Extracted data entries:
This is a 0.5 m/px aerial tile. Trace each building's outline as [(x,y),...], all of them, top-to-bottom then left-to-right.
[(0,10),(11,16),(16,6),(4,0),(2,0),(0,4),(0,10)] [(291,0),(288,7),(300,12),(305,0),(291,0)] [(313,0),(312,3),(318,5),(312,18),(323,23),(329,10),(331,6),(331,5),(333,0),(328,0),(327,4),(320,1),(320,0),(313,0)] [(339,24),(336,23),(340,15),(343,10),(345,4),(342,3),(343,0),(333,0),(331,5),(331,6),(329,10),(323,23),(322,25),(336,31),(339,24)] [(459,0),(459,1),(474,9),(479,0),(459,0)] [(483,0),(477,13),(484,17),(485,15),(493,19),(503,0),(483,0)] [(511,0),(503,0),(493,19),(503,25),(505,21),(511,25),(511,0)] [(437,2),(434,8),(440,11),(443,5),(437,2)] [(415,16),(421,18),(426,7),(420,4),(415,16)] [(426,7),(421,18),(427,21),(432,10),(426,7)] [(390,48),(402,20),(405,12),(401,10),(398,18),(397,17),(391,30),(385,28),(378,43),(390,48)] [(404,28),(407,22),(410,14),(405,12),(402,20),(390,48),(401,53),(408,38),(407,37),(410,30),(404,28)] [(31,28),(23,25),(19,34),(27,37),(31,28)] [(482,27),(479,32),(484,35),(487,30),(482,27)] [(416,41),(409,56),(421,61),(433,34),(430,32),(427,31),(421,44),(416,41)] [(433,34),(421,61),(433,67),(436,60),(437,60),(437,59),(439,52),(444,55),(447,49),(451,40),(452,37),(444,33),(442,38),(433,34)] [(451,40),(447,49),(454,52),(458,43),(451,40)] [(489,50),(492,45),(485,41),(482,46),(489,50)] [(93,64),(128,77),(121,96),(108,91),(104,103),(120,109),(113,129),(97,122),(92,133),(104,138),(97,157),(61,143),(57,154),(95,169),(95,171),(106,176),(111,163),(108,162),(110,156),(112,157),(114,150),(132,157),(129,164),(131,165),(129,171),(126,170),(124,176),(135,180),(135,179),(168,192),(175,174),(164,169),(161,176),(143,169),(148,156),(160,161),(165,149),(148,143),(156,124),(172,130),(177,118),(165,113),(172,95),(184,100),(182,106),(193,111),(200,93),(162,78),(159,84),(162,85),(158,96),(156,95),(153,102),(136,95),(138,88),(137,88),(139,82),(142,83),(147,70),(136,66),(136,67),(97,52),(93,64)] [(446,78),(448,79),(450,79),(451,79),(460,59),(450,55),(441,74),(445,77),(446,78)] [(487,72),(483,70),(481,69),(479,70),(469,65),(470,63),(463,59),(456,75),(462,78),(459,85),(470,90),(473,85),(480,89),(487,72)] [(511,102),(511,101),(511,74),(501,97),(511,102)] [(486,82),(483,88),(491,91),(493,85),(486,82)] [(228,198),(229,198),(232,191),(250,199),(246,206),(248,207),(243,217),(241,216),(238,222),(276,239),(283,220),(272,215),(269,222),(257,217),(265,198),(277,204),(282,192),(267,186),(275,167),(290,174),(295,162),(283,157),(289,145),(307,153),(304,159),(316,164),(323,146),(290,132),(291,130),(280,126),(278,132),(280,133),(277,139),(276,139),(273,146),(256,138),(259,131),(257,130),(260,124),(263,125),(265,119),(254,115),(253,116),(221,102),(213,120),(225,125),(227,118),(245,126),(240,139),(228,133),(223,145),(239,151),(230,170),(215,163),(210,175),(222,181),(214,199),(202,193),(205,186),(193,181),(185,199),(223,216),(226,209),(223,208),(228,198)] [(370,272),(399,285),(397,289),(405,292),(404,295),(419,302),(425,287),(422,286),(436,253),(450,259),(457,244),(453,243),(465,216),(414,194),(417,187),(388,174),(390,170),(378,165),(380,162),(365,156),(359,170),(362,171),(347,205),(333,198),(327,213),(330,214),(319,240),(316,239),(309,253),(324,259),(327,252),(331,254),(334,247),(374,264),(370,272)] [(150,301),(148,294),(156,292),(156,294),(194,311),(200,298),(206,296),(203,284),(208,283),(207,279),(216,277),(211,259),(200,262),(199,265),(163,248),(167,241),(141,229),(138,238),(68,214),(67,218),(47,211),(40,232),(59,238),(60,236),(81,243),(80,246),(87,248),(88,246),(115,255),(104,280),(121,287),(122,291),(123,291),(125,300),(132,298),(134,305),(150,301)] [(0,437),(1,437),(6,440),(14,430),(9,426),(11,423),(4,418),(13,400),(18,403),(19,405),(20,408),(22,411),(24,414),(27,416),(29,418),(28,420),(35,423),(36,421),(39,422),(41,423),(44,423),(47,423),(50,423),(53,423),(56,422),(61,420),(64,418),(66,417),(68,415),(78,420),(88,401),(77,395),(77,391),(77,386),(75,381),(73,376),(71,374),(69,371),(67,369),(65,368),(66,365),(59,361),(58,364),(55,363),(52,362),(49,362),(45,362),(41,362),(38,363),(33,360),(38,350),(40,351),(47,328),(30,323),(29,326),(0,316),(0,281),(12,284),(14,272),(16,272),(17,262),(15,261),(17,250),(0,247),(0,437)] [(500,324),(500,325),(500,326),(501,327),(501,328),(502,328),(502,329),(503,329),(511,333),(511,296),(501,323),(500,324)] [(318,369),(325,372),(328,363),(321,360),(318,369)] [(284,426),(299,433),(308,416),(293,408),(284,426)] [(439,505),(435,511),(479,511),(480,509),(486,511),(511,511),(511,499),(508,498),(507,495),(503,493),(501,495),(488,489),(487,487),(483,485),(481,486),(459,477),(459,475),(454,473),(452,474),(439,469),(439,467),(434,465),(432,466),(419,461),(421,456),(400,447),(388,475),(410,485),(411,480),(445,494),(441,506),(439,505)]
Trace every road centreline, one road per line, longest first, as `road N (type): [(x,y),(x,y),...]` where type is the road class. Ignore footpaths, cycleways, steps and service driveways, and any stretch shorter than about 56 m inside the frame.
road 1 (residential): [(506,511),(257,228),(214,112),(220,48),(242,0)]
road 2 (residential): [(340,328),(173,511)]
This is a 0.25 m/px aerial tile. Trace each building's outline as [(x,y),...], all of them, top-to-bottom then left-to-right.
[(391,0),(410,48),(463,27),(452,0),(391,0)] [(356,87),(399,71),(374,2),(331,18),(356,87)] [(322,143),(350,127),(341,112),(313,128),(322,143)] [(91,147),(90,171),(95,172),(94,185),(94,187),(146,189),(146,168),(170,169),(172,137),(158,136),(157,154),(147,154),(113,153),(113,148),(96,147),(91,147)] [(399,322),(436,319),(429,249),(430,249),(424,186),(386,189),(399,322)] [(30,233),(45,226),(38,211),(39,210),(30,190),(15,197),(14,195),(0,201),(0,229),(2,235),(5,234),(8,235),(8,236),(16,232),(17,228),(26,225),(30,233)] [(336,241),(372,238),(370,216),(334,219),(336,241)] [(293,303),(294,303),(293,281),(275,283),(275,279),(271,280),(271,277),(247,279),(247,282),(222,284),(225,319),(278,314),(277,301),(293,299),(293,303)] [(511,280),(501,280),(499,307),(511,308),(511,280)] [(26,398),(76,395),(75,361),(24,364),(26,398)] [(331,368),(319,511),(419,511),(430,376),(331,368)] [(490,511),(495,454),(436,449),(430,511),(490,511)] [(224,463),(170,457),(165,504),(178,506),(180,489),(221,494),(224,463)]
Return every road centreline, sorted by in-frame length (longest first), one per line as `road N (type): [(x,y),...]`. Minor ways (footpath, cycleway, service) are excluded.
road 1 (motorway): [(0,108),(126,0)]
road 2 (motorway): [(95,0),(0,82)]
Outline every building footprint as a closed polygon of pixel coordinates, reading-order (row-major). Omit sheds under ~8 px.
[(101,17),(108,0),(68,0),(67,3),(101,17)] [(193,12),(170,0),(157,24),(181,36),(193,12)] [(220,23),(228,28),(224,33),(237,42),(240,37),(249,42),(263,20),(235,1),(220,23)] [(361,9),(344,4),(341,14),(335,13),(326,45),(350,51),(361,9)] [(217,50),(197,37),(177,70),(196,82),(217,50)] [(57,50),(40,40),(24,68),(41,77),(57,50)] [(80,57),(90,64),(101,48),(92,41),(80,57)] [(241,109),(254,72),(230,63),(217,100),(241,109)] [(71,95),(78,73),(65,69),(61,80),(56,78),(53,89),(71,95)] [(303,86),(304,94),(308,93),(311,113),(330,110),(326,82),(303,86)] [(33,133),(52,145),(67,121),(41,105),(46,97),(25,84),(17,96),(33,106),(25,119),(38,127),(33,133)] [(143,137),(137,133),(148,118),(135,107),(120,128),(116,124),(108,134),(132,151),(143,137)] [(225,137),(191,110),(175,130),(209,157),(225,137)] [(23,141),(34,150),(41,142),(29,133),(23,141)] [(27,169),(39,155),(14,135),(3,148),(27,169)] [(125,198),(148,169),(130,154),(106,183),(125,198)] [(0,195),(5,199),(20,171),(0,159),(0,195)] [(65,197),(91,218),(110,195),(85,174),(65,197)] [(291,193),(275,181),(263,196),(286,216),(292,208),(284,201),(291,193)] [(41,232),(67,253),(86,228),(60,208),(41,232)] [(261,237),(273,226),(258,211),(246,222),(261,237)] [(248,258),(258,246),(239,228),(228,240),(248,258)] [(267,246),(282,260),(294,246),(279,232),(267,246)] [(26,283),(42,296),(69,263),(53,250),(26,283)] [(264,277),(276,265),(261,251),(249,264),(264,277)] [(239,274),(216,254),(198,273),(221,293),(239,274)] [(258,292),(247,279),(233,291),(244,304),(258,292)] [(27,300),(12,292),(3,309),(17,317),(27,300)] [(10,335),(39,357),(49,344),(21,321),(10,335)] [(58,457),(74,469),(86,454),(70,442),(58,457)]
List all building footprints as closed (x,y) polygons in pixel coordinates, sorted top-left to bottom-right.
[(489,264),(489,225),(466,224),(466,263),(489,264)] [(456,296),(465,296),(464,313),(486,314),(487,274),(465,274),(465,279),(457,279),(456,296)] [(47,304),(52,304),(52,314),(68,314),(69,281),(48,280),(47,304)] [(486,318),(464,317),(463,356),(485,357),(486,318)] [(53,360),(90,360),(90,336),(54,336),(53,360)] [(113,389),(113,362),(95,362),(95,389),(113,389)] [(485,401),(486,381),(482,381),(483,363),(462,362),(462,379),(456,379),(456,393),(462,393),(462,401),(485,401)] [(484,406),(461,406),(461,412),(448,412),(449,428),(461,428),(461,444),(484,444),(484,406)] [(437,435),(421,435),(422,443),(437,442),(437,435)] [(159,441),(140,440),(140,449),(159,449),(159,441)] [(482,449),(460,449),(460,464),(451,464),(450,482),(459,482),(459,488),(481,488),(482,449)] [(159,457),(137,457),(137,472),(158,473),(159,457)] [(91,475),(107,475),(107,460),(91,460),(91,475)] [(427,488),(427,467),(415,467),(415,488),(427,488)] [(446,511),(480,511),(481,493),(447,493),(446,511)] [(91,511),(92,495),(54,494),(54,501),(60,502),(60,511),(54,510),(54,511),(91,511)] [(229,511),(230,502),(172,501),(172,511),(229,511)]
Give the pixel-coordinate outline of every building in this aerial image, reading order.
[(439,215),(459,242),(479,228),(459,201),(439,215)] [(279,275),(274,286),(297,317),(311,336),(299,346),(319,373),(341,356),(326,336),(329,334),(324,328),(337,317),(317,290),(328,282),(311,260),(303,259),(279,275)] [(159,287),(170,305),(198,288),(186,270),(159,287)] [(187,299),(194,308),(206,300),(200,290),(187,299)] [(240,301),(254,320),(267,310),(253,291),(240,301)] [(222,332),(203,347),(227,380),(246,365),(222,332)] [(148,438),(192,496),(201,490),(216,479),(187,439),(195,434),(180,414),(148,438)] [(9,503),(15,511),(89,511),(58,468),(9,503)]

__WHAT THE TASK ASKS__:
Count how many lines in the records above contain the string "residential", treating case as significant. Reply with the number alone.

__ANSWER IN FULL__:
2